Task:
Transcribe everything in the records exactly. Skip the images.

Information given:
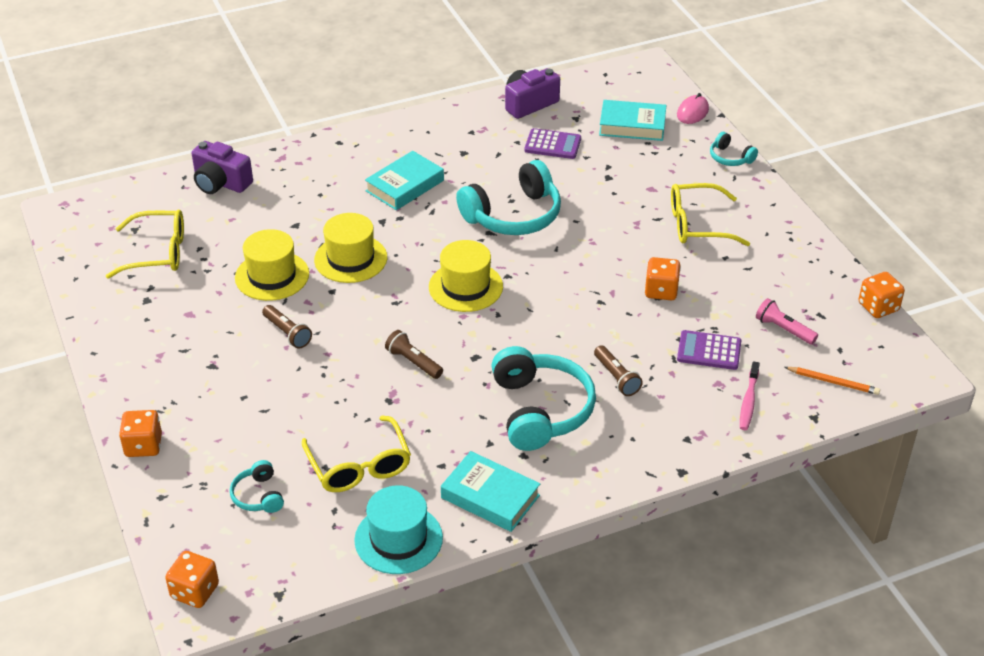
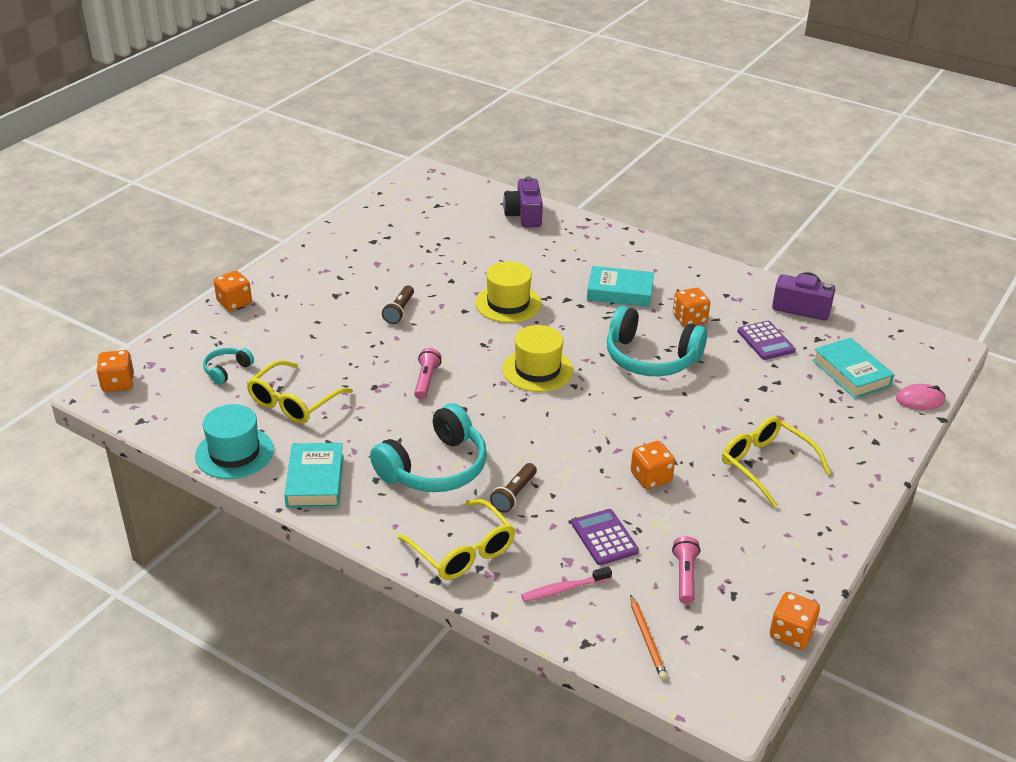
camera: 55 degrees right, 5 degrees down
(157, 253) = (424, 224): yellow glasses -> yellow glasses (463, 551)
(272, 276) = (451, 278): yellow hat -> none
(413, 362) = (426, 380): brown flashlight -> pink flashlight
(483, 168) = (689, 319): none -> orange dice
(730, 158) = (886, 448): turquoise headphones -> none

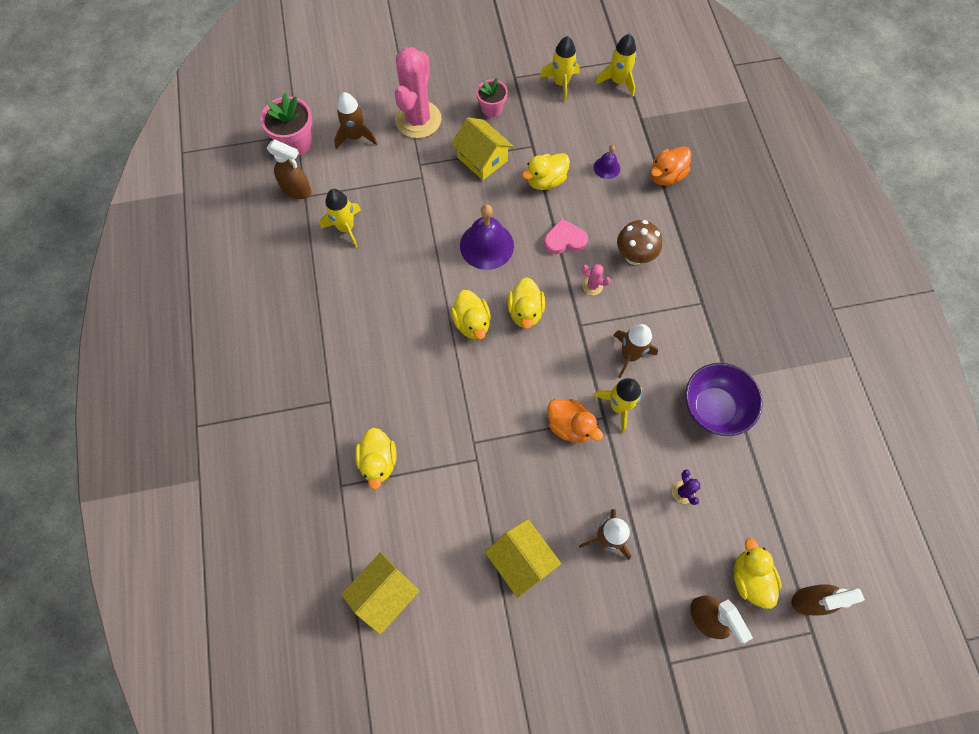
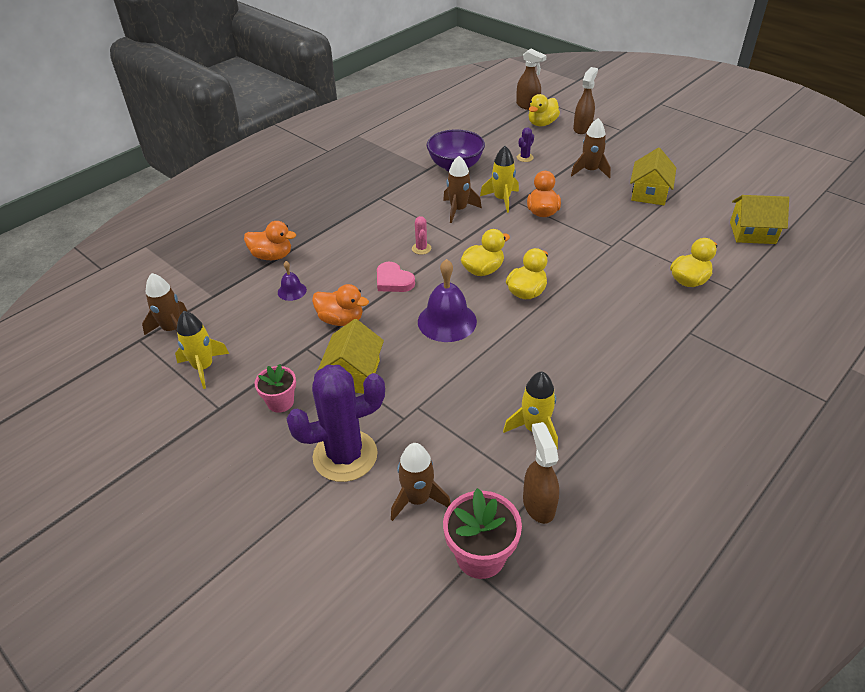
camera: 125 degrees left, 25 degrees down
(418, 120) = (345, 455): pink cactus -> purple cactus
(545, 181) = (341, 320): yellow duck -> orange duck
(618, 81) = (172, 329): yellow rocket -> brown rocket
(634, 256) = (371, 240): brown mushroom -> none

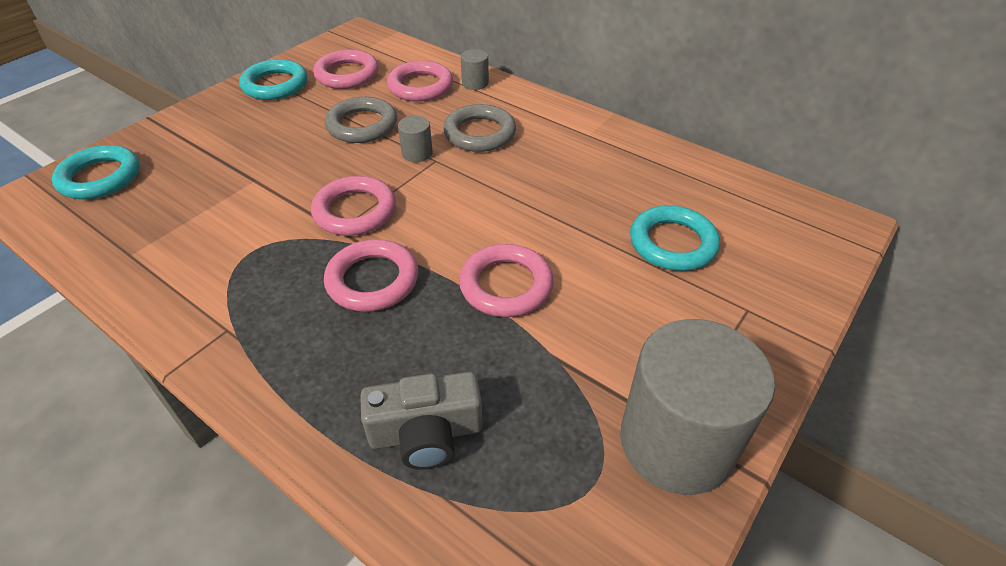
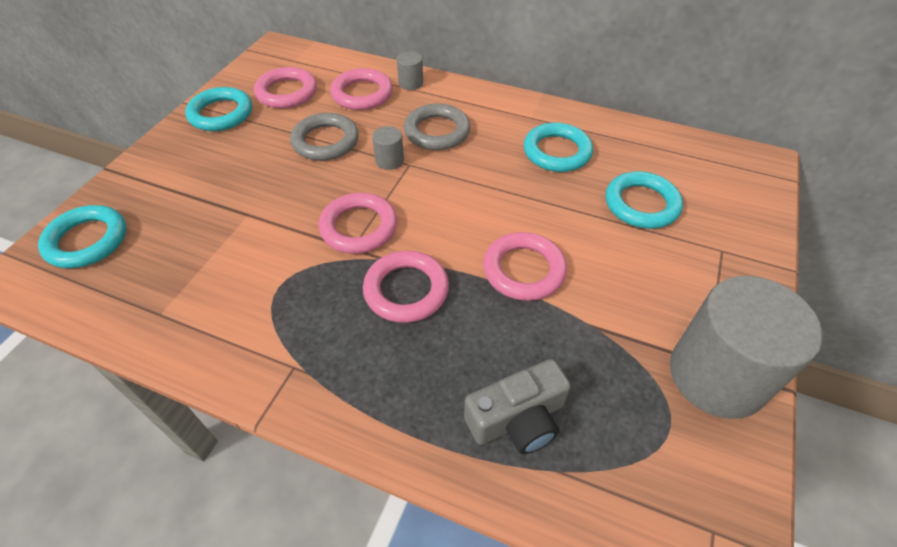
camera: 15 degrees left, 5 degrees up
(600, 173) = (557, 152): none -> turquoise ring

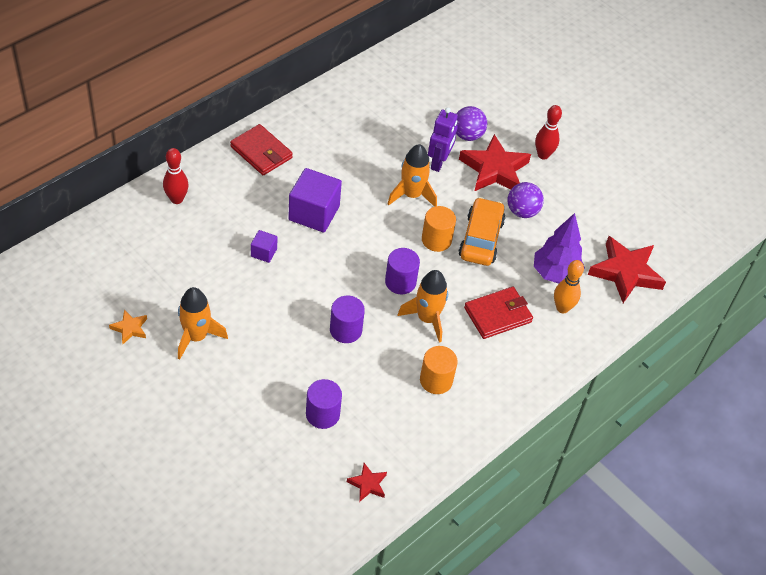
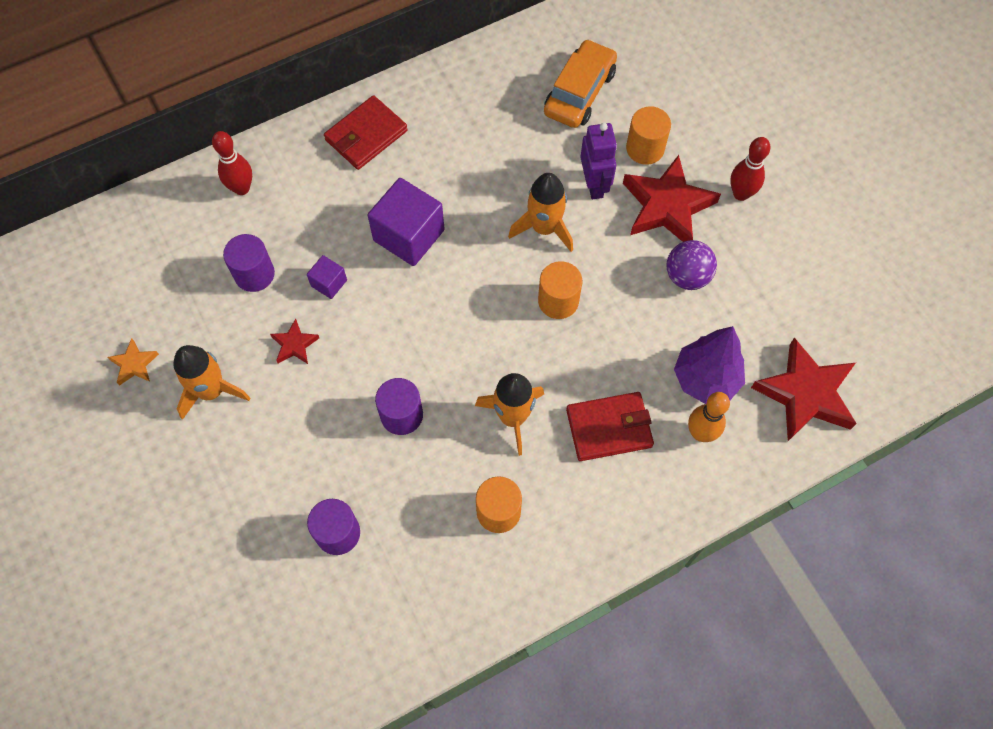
camera: 20 degrees right, 15 degrees up
(261, 152) = (366, 135): red wallet -> red wallet turned 75 degrees clockwise
(368, 484) = (367, 647): red star -> red star (294, 344)
(400, 282) = (492, 356): purple cylinder -> purple cylinder (254, 274)
(439, 162) = (594, 184): purple robot -> purple robot turned 45 degrees counterclockwise
(467, 135) = (645, 148): purple ball -> orange cylinder
(481, 239) = (618, 309): orange car -> orange car (579, 92)

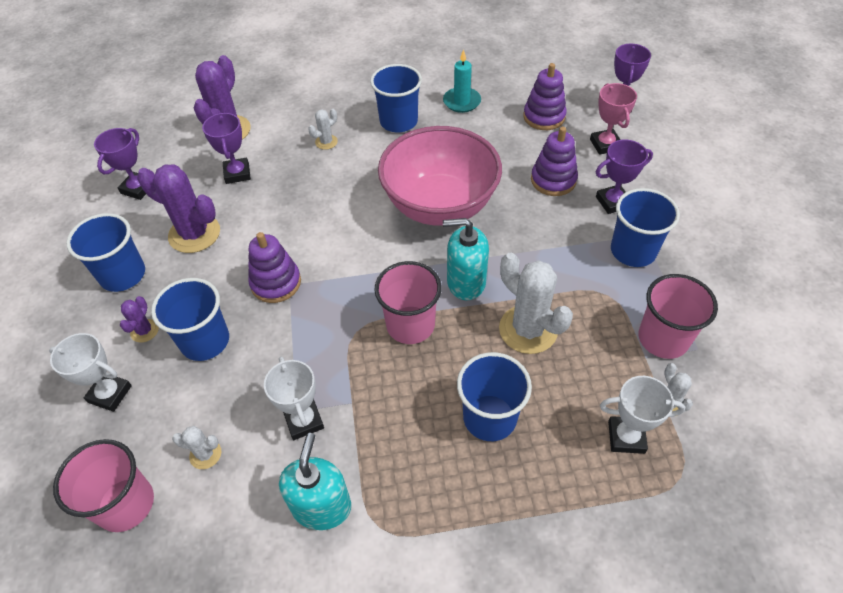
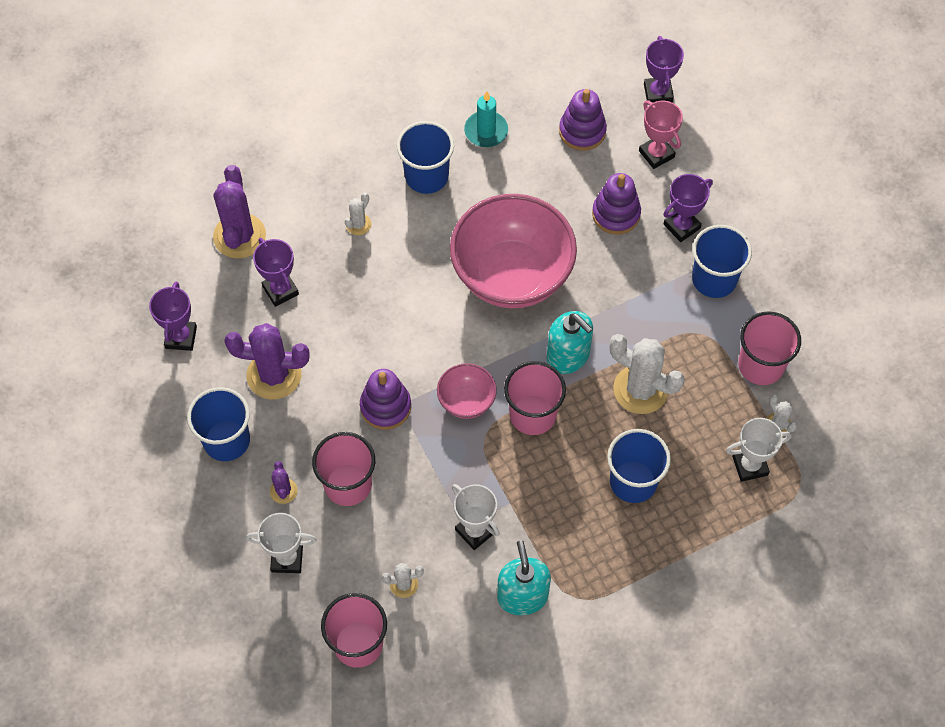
camera: 20 degrees left, 10 degrees up
(205, 341) = (348, 484): blue cup -> pink cup
(352, 297) = (466, 401): none -> pink bowl
(466, 282) = (568, 356): turquoise soap dispenser -> turquoise soap dispenser turned 120 degrees counterclockwise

Result:
camera: 55 degrees right, 5 degrees down
(157, 253) = (424, 224): yellow glasses -> yellow glasses (463, 551)
(272, 276) = (451, 278): yellow hat -> none
(413, 362) = (426, 380): brown flashlight -> pink flashlight
(483, 168) = (689, 319): none -> orange dice
(730, 158) = (886, 448): turquoise headphones -> none

camera: 125 degrees left, 25 degrees down
(418, 120) = (345, 455): pink cactus -> purple cactus
(545, 181) = (341, 320): yellow duck -> orange duck
(618, 81) = (172, 329): yellow rocket -> brown rocket
(634, 256) = (371, 240): brown mushroom -> none

camera: 15 degrees left, 5 degrees up
(600, 173) = (557, 152): none -> turquoise ring

camera: 20 degrees right, 15 degrees up
(261, 152) = (366, 135): red wallet -> red wallet turned 75 degrees clockwise
(368, 484) = (367, 647): red star -> red star (294, 344)
(400, 282) = (492, 356): purple cylinder -> purple cylinder (254, 274)
(439, 162) = (594, 184): purple robot -> purple robot turned 45 degrees counterclockwise
(467, 135) = (645, 148): purple ball -> orange cylinder
(481, 239) = (618, 309): orange car -> orange car (579, 92)

camera: 20 degrees left, 10 degrees up
(205, 341) = (348, 484): blue cup -> pink cup
(352, 297) = (466, 401): none -> pink bowl
(466, 282) = (568, 356): turquoise soap dispenser -> turquoise soap dispenser turned 120 degrees counterclockwise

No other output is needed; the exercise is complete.